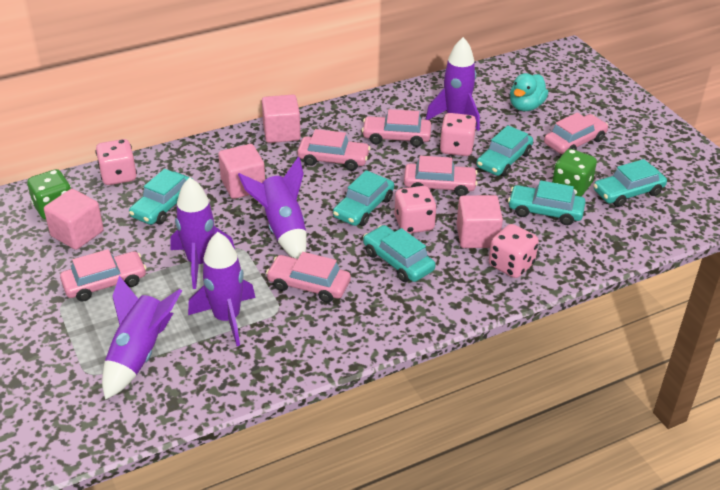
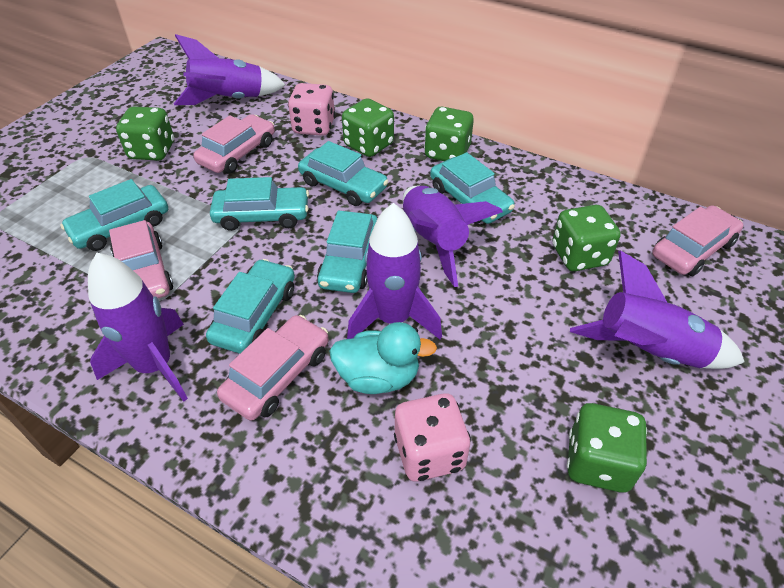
green dice: 2 -> 5
pink car: 6 -> 4
pink cube: 4 -> 0
pink dice: 4 -> 2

-------------------------

__Aim of the exercise__: What the task needs is the material above repeated exactly, pictures excepted.

__Exercise response__:
green dice: 2 -> 5
pink car: 6 -> 4
pink cube: 4 -> 0
pink dice: 4 -> 2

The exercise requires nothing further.